[EXERCISE DATA — start]

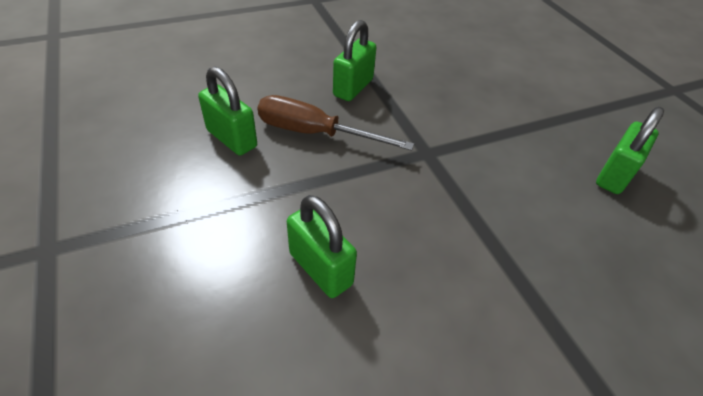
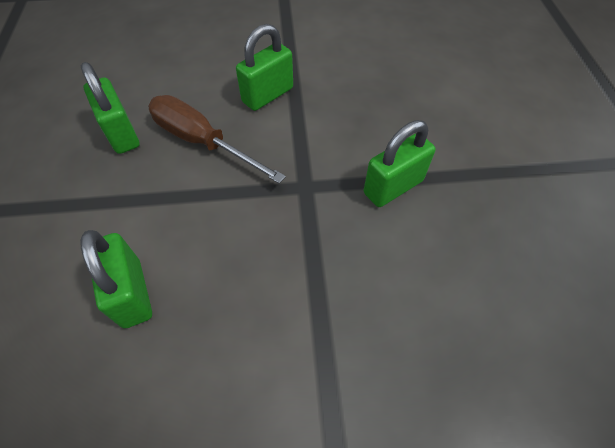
camera: 20 degrees right, 10 degrees up
(614, 175) = (509, 258): green padlock -> green padlock (393, 187)

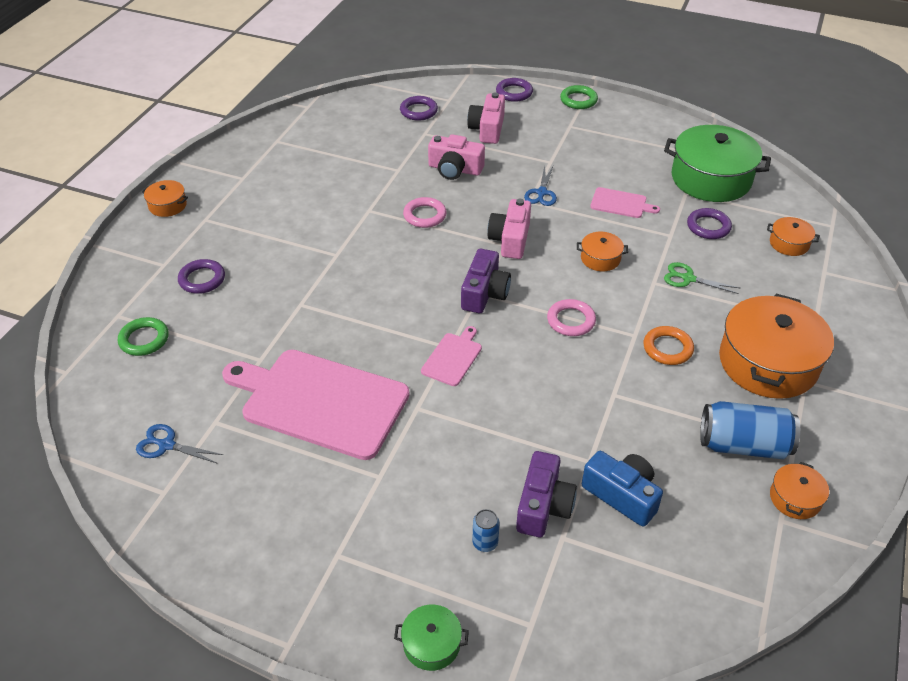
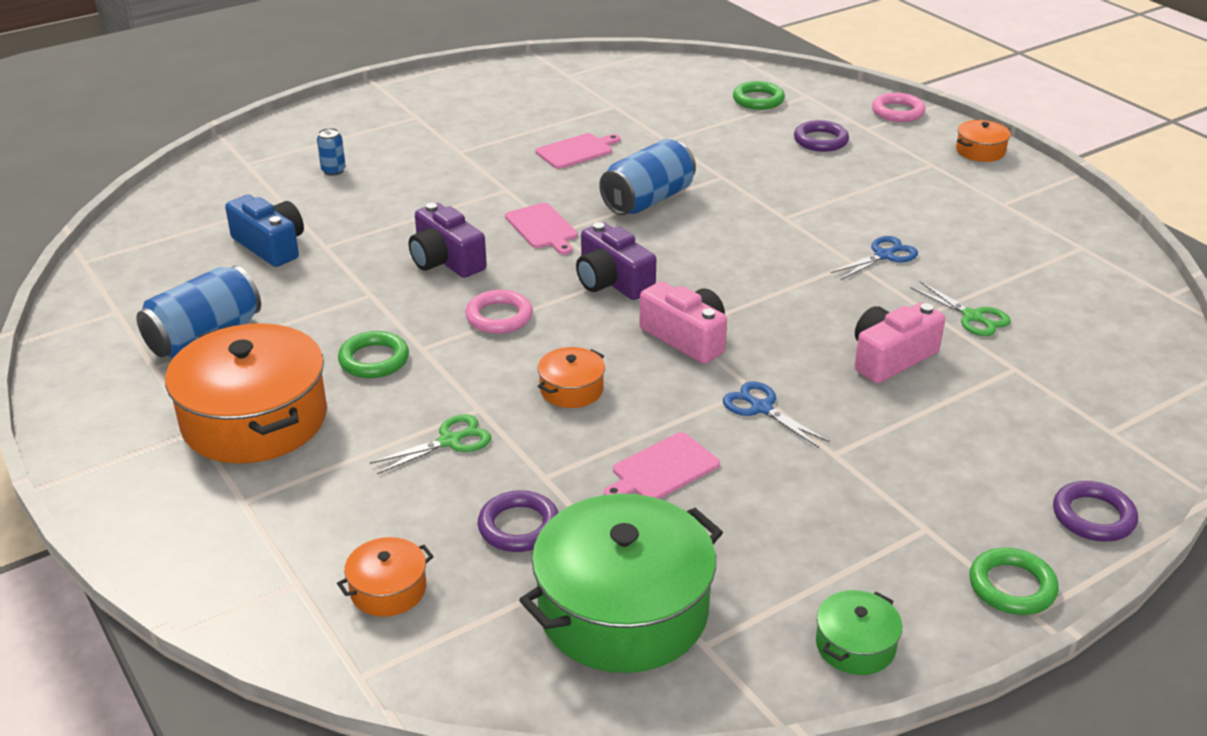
camera: 125 degrees right, 10 degrees down
(167, 445) = (614, 85): blue scissors -> blue scissors (884, 255)
(320, 401) = (576, 151): pink cutting board -> pink cutting board, size x0.44
(367, 325) = (648, 200): none -> blue can
(388, 156) = (972, 317): none -> green scissors
(418, 111) = (1090, 387): purple ring -> none
(425, 215) = (802, 296): pink ring -> pink ring (897, 112)
(431, 644) = (297, 126): green pot -> green pot (855, 645)
(487, 129) = (983, 433): pink camera -> none
(543, 506) = (322, 206): purple camera -> purple camera (446, 260)
(622, 495) = (271, 246): blue camera -> blue camera turned 120 degrees counterclockwise
(667, 348) = (374, 360): orange ring -> green ring
(795, 498) = (116, 332): orange pot -> none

[EXERCISE DATA — finish]

[PROBLEM]
Set down, exactly as they appear, the line holding "(418, 111) = (1090, 387): purple ring -> none" and every line after it until the records end.

[TASK ANSWER]
(418, 111) = (1090, 387): purple ring -> none
(425, 215) = (802, 296): pink ring -> pink ring (897, 112)
(431, 644) = (297, 126): green pot -> green pot (855, 645)
(487, 129) = (983, 433): pink camera -> none
(543, 506) = (322, 206): purple camera -> purple camera (446, 260)
(622, 495) = (271, 246): blue camera -> blue camera turned 120 degrees counterclockwise
(667, 348) = (374, 360): orange ring -> green ring
(795, 498) = (116, 332): orange pot -> none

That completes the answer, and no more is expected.